■ EXERCISE BRIEF:
Copy word for word the lines from the start of the records through the line that contains "C14: 100pF (NET23, NET25)", both included.

= = = =

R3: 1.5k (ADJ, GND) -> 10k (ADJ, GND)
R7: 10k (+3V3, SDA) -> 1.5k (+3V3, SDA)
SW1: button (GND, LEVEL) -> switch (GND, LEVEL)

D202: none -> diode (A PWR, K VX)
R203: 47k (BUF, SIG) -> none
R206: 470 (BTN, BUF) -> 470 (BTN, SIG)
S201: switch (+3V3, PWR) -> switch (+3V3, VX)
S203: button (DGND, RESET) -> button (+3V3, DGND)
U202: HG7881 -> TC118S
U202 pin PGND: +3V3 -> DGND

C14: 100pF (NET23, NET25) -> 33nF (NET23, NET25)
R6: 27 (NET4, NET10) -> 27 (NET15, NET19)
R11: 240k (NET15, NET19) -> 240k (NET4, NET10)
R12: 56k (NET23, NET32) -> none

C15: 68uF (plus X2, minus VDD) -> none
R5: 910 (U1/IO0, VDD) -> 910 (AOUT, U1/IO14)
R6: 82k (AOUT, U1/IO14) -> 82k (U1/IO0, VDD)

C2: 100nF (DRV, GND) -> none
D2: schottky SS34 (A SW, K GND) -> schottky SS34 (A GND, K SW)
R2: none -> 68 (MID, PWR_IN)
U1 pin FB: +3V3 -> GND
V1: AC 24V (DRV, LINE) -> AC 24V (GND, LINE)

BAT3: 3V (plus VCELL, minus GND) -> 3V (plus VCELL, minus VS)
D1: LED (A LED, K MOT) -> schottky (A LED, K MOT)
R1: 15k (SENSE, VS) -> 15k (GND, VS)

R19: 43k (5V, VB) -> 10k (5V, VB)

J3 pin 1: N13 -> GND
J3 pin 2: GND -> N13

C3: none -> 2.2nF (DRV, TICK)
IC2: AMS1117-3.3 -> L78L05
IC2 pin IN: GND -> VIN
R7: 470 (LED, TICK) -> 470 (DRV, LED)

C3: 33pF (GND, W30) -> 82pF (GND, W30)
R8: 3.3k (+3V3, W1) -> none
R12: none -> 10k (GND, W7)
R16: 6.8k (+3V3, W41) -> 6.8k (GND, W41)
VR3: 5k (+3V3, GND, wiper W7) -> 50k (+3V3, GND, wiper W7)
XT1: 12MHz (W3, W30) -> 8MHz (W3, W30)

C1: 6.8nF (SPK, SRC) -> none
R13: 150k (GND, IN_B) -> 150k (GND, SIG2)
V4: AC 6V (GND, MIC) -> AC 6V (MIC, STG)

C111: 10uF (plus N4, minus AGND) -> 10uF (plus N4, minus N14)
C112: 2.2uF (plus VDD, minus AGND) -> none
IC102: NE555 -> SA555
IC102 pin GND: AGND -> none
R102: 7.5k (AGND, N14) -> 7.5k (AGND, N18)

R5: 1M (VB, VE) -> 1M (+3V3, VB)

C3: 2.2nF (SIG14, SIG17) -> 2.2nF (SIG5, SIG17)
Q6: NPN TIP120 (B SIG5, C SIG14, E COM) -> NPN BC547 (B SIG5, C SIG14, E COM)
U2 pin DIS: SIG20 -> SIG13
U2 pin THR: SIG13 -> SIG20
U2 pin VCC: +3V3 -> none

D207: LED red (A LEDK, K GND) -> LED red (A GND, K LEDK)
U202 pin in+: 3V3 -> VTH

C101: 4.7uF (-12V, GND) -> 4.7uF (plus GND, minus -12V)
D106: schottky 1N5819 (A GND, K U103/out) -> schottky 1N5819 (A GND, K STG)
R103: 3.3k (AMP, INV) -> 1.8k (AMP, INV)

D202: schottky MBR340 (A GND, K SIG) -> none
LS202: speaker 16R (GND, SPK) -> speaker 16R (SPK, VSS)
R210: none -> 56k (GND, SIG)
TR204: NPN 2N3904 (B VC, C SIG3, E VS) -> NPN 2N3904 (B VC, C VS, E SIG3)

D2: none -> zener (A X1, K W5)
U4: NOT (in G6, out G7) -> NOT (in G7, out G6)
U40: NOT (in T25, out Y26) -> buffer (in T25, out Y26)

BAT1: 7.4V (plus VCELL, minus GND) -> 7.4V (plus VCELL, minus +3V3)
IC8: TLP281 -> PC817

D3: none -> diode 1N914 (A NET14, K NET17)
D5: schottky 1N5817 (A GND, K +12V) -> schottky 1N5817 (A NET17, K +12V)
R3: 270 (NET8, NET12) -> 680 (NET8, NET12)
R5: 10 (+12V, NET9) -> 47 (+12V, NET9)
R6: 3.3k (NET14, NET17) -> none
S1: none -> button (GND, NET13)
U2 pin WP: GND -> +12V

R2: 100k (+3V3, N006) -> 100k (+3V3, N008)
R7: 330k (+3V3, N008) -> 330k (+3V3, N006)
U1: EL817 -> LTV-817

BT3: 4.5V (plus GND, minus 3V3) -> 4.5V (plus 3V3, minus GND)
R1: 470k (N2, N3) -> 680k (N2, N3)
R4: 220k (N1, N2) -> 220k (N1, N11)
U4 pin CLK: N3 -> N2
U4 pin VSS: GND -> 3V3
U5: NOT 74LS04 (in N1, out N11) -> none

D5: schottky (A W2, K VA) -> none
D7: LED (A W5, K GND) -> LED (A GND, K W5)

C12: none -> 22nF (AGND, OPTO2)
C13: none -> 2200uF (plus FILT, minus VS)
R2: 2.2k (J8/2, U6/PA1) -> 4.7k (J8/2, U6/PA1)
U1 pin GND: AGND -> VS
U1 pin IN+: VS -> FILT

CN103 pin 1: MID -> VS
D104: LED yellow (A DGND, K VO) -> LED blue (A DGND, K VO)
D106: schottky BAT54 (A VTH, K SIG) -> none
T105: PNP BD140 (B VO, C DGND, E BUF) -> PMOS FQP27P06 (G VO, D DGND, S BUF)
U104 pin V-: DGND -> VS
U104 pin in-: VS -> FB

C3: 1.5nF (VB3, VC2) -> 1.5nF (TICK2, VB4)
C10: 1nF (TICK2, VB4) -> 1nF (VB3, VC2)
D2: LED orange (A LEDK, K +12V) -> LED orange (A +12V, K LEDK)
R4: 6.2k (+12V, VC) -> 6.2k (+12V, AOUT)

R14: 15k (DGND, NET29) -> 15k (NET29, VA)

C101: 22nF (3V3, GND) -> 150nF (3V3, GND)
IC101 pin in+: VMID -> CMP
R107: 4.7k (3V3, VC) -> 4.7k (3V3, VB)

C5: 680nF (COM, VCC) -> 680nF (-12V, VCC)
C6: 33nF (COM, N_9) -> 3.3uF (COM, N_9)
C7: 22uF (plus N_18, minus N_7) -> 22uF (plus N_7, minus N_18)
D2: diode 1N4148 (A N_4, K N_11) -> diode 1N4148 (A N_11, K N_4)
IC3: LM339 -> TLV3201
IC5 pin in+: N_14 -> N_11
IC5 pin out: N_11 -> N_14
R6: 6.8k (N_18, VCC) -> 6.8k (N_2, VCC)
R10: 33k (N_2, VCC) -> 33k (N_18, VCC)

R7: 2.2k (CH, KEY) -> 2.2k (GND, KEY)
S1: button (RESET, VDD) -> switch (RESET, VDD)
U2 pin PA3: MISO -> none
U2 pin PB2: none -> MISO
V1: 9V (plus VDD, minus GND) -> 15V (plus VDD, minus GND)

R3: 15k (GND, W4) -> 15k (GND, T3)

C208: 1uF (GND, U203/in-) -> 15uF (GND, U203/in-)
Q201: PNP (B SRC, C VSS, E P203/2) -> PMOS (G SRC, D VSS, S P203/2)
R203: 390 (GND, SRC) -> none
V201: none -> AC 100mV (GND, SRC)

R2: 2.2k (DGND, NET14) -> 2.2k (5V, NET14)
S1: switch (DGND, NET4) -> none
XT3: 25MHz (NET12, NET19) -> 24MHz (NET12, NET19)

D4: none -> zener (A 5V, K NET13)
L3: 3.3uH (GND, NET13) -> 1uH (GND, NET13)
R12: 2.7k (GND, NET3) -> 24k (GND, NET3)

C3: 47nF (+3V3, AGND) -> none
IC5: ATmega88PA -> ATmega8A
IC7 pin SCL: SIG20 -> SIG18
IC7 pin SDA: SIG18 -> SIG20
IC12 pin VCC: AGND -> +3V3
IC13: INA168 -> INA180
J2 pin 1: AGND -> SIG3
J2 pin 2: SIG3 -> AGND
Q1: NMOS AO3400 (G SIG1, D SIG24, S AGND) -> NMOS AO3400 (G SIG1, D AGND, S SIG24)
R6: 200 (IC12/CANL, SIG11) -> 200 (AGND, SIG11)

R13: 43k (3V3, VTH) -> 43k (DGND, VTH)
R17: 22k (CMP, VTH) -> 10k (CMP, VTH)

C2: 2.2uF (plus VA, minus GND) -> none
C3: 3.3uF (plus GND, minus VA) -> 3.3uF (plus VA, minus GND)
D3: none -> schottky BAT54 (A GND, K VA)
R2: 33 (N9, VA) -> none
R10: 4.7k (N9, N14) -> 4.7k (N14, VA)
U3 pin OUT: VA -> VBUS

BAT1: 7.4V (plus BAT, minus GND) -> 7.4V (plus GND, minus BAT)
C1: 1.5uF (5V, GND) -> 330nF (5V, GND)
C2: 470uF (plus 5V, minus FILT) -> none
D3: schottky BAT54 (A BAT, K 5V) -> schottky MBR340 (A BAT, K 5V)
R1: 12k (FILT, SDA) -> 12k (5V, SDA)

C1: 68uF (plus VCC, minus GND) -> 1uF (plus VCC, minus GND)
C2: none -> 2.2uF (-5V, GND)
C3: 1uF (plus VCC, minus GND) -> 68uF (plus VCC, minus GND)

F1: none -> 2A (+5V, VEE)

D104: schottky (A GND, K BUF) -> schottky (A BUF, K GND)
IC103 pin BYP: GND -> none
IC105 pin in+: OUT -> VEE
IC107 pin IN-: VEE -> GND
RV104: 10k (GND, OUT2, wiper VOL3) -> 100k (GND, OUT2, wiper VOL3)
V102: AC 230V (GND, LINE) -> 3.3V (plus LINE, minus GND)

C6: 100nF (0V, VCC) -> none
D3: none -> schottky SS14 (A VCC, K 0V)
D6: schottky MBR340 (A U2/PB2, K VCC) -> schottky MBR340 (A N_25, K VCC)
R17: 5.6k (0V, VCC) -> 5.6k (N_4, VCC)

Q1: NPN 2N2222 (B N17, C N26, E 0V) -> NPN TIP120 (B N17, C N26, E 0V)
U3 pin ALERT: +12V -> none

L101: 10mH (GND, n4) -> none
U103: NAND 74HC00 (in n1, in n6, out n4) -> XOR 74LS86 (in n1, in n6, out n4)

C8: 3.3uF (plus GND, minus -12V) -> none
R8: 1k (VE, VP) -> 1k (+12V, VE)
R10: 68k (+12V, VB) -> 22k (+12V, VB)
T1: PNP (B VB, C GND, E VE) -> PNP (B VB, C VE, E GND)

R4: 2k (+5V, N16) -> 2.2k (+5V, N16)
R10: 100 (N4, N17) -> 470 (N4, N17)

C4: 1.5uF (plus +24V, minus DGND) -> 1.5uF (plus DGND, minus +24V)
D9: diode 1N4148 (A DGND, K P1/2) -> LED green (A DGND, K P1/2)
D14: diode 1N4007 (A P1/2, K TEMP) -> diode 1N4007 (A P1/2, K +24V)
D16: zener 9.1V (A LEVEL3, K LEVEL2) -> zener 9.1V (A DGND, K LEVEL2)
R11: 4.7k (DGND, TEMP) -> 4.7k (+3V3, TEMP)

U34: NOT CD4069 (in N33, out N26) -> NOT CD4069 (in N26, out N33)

= = = =

■ EXERCISE ANSWER:
R3: 1.5k (ADJ, GND) -> 10k (ADJ, GND)
R7: 10k (+3V3, SDA) -> 1.5k (+3V3, SDA)
SW1: button (GND, LEVEL) -> switch (GND, LEVEL)

D202: none -> diode (A PWR, K VX)
R203: 47k (BUF, SIG) -> none
R206: 470 (BTN, BUF) -> 470 (BTN, SIG)
S201: switch (+3V3, PWR) -> switch (+3V3, VX)
S203: button (DGND, RESET) -> button (+3V3, DGND)
U202: HG7881 -> TC118S
U202 pin PGND: +3V3 -> DGND

C14: 100pF (NET23, NET25) -> 33nF (NET23, NET25)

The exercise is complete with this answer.